## Material provided
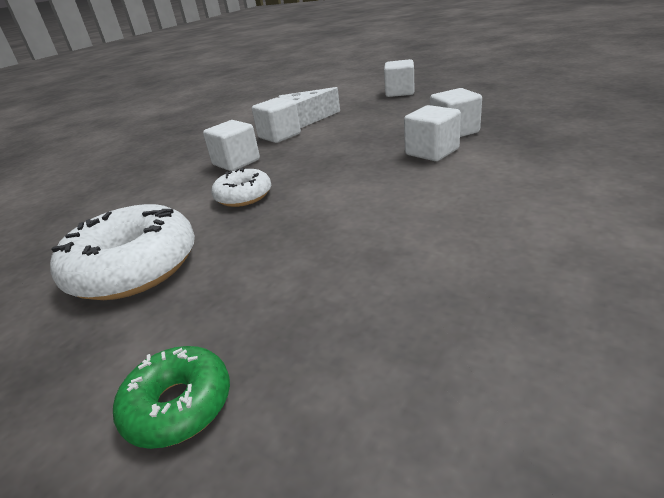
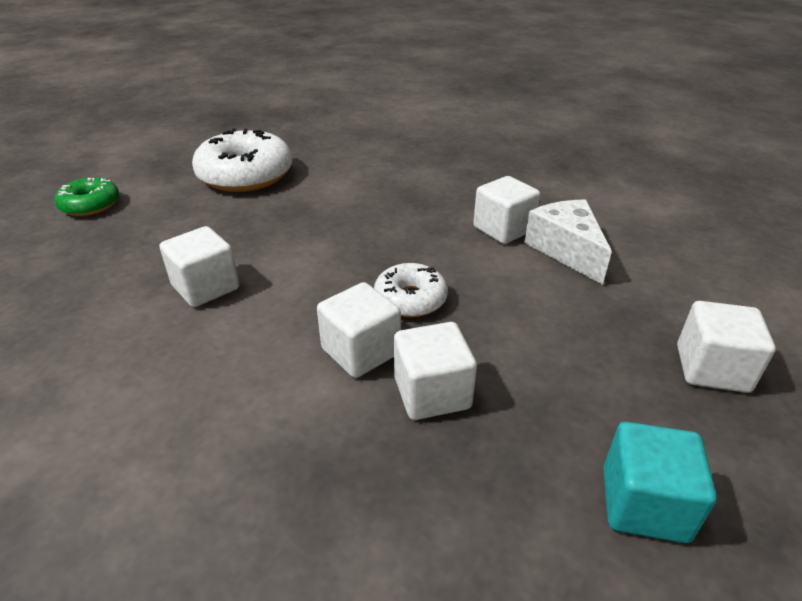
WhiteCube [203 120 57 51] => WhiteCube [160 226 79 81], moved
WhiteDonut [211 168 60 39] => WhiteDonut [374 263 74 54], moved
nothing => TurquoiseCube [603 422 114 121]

## What the task requires
From the line that contains "WhiteDonut [211 168" down to the last line above, print each line exactly as it appears.

## Exercise answer
WhiteDonut [211 168 60 39] => WhiteDonut [374 263 74 54], moved
nothing => TurquoiseCube [603 422 114 121]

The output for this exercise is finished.